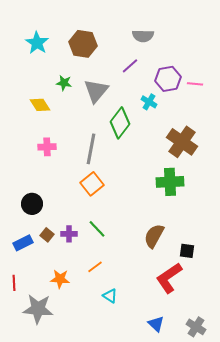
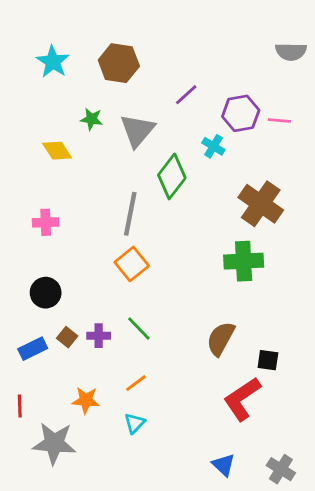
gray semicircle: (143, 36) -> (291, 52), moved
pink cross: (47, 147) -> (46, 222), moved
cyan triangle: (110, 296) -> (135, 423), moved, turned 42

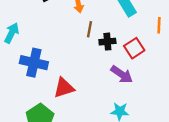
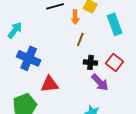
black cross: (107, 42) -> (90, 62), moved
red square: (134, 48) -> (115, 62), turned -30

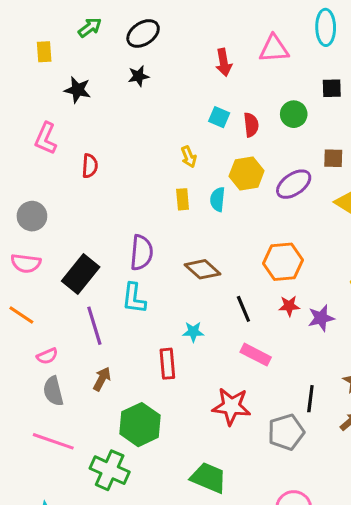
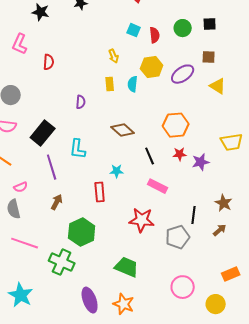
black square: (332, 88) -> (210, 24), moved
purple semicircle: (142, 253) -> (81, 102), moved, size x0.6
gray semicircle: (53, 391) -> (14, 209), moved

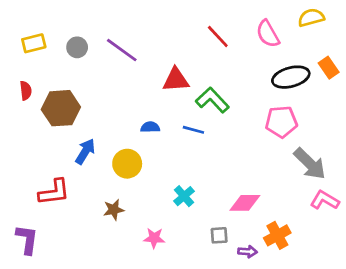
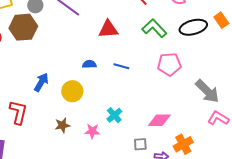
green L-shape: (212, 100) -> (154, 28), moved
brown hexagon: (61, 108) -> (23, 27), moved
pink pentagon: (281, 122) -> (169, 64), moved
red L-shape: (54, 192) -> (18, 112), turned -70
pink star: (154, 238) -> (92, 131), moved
+--
#### [Exercise aim]
In the listing above, find each line with the word "gray" and return it.

#### [Solution to this problem]
gray semicircle: (143, 36) -> (291, 52), moved
gray semicircle: (53, 391) -> (14, 209), moved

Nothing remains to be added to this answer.